Type out the lines below exactly, pictures excluded.

> COLLECTED MATERIAL
▼

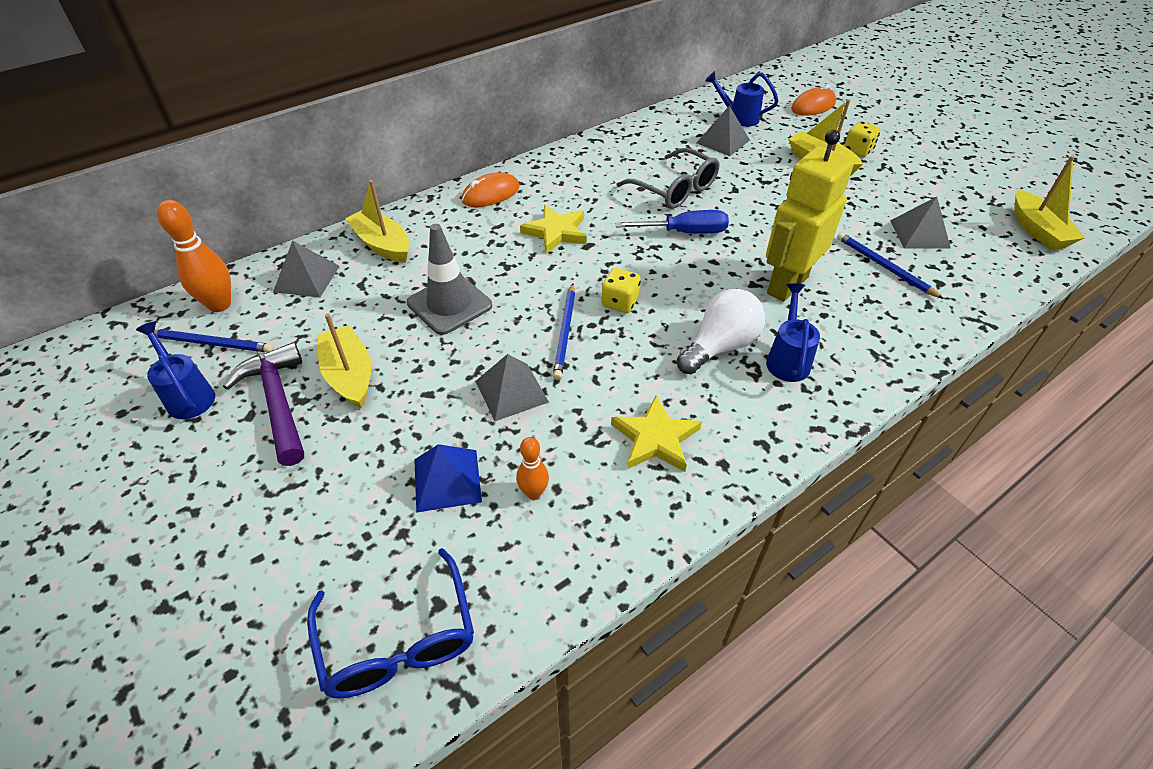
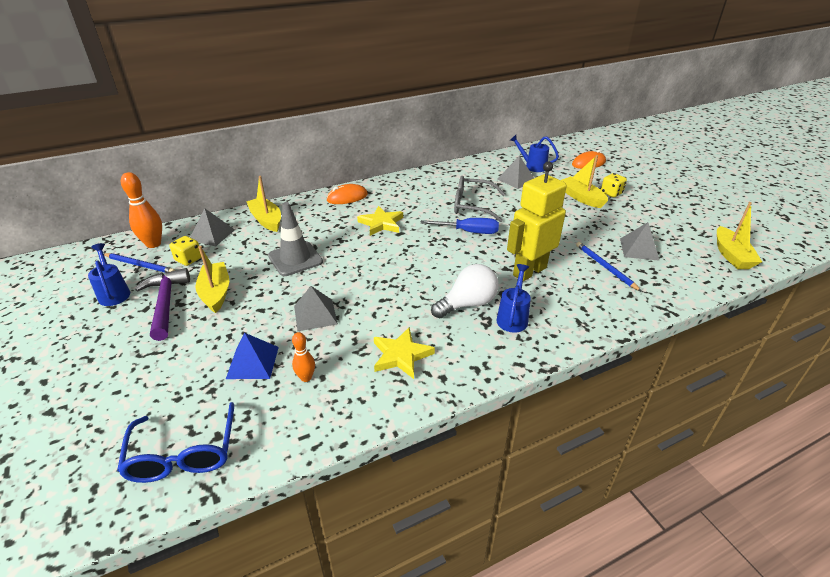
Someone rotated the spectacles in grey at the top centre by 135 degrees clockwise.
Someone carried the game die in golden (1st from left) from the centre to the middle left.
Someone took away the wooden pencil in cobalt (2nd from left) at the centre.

▲

> ANSWER SPACE
Someone rotated the spectacles in grey at the top centre by 135 degrees clockwise.
Someone carried the game die in golden (1st from left) from the centre to the middle left.
Someone took away the wooden pencil in cobalt (2nd from left) at the centre.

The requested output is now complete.